Scan the material below for the string "turquoise", and copy every line where it shows up.

Data provided >>

________

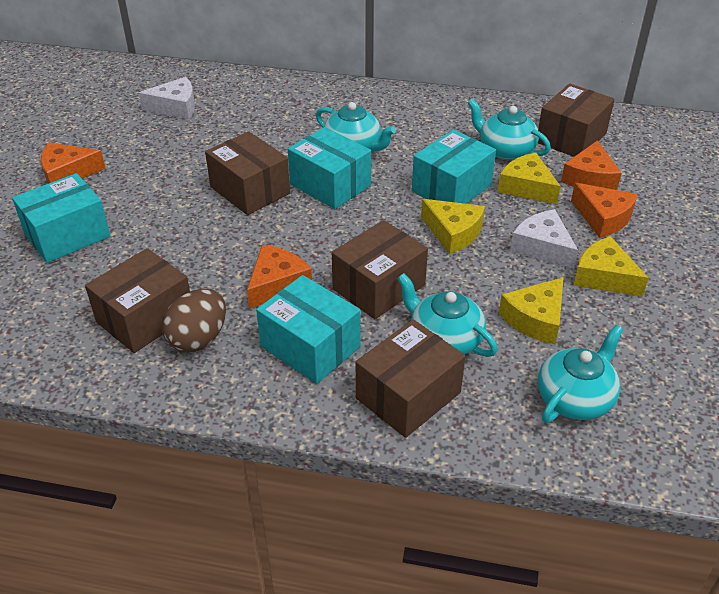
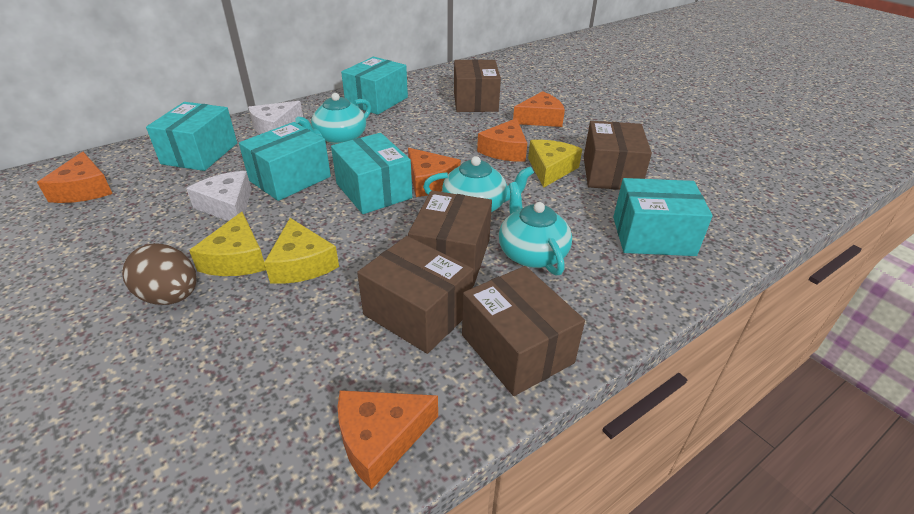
orange cheese: 4 -> 5
turquoise box: 4 -> 5
turquoise teapot: 4 -> 3
yellow cheese: 4 -> 3

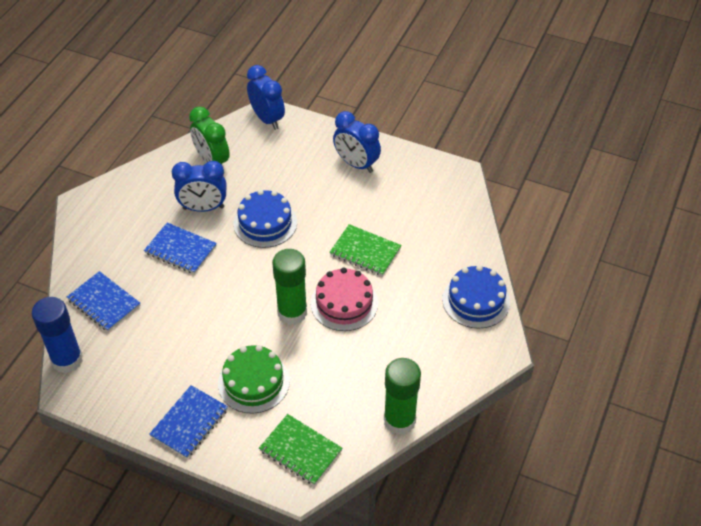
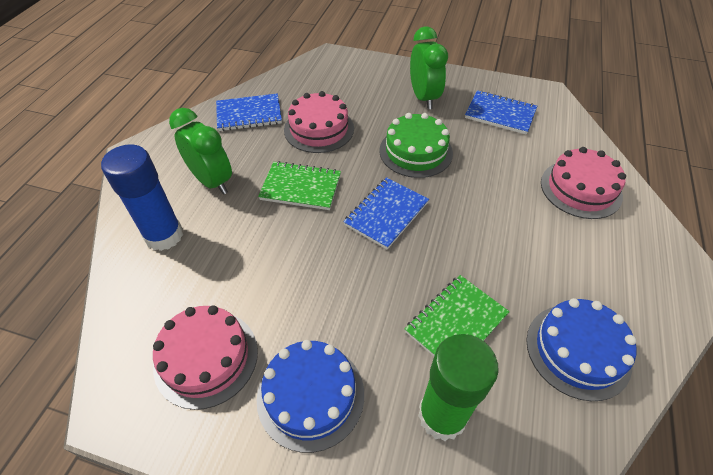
blue clock: 3 -> 0
green clock: 1 -> 2
green glue stick: 2 -> 1
pink cake: 1 -> 3

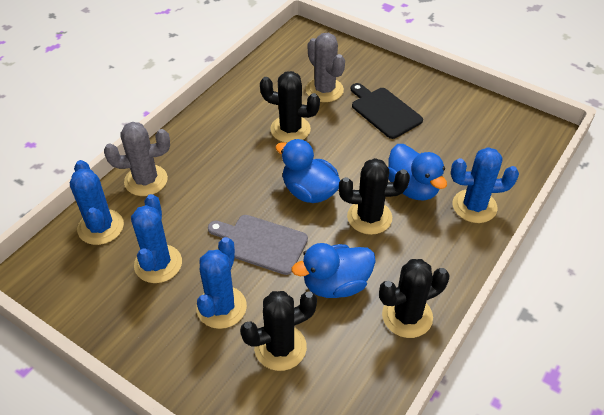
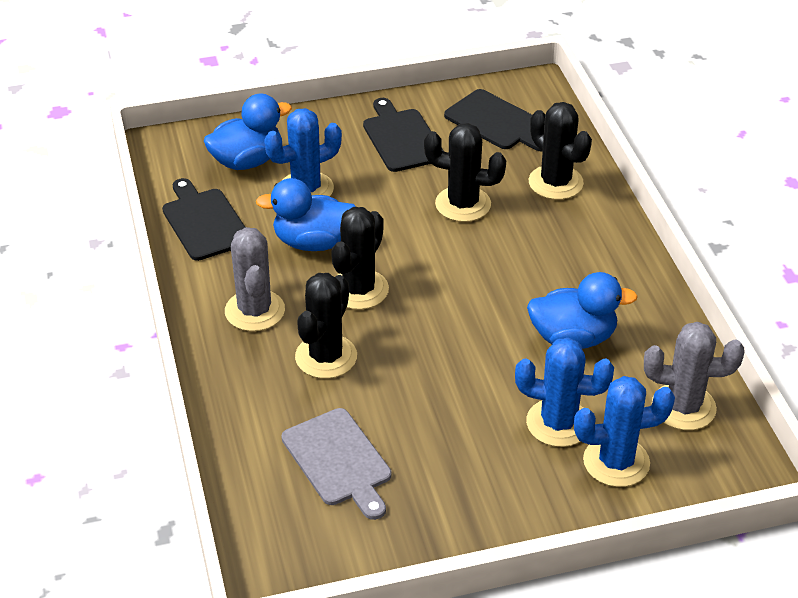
black cutting board: 1 -> 3
blue cactus: 4 -> 3

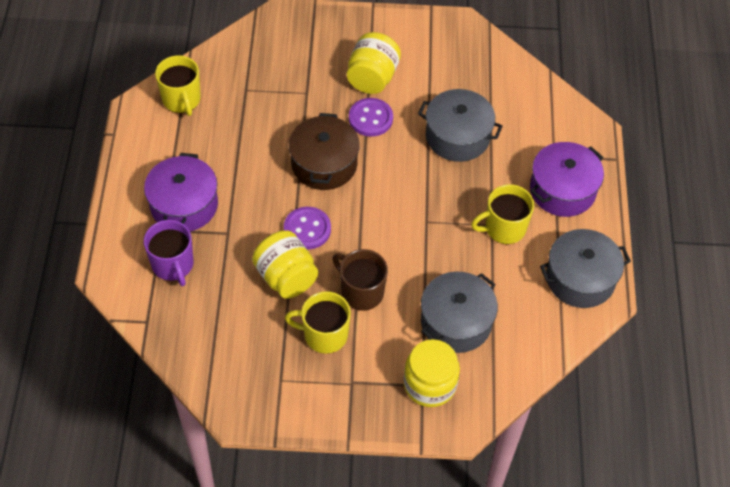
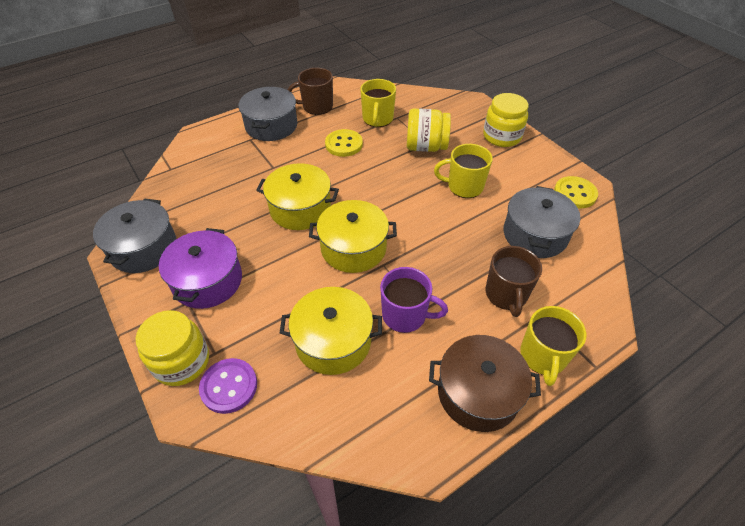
brown mug: 1 -> 2
purple button: 2 -> 1
purple pot: 2 -> 1
yellow button: 0 -> 2
yellow pot: 0 -> 3

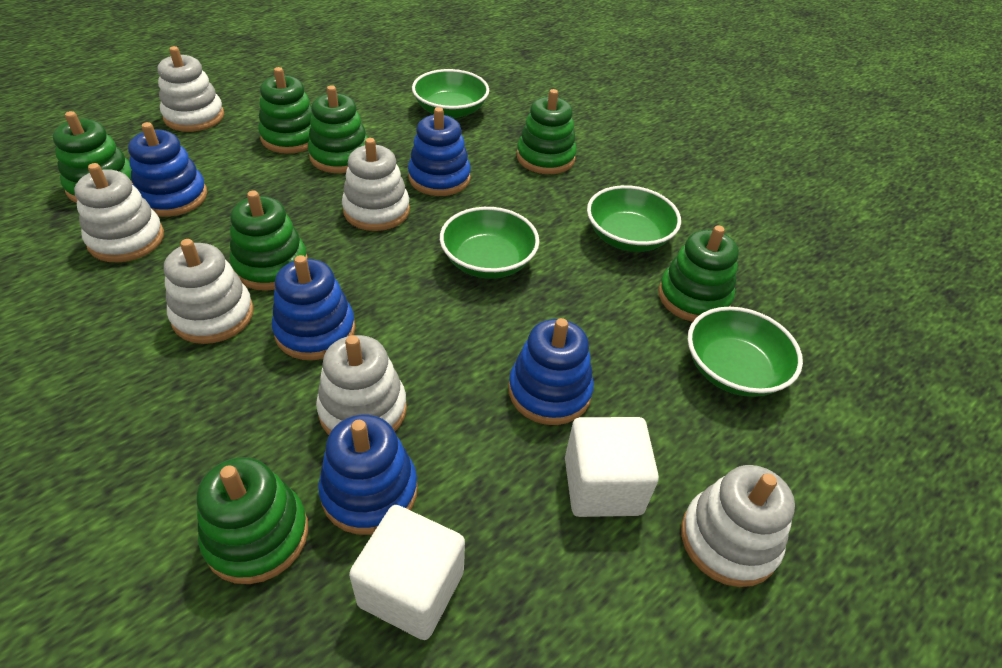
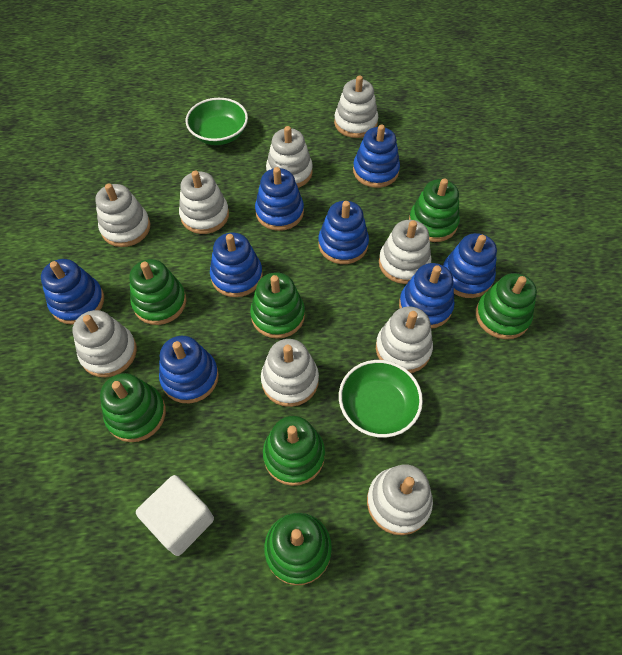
blue stacking toy: 5 -> 8
green bowl: 4 -> 2
white cube: 2 -> 1
white stacking toy: 6 -> 9

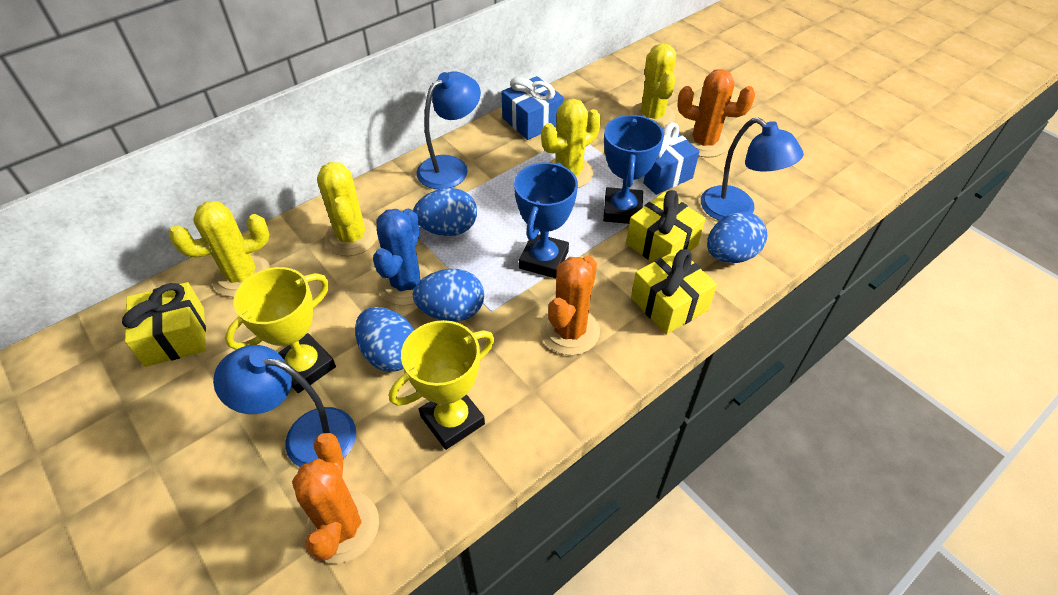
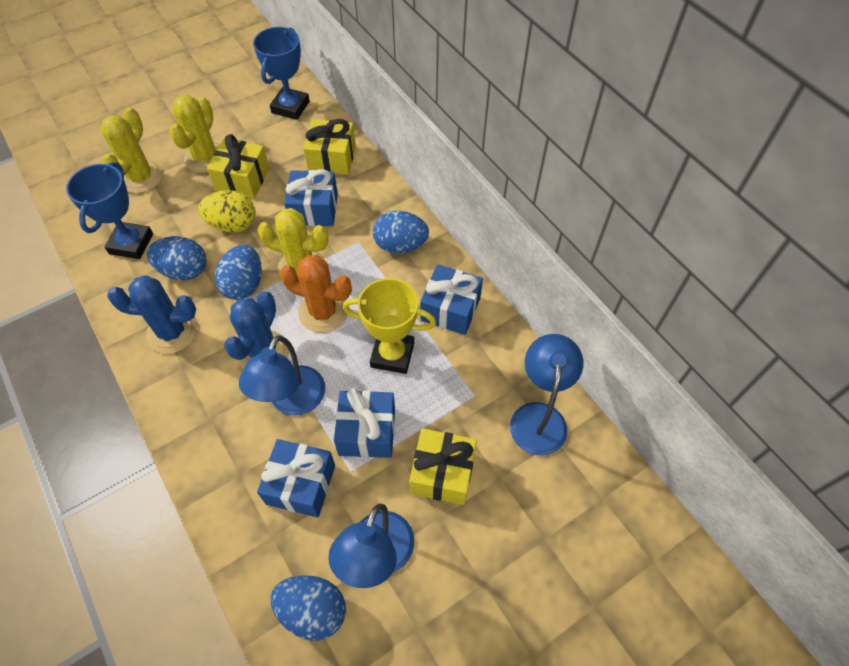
blue cactus: 1 -> 2
blue gift: 2 -> 4
orange cactus: 3 -> 1
yellow cactus: 4 -> 3
yellow egg: 0 -> 1
yellow trophy: 2 -> 1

________

Output >>
turquoise box: 4 -> 5
turquoise teapot: 4 -> 3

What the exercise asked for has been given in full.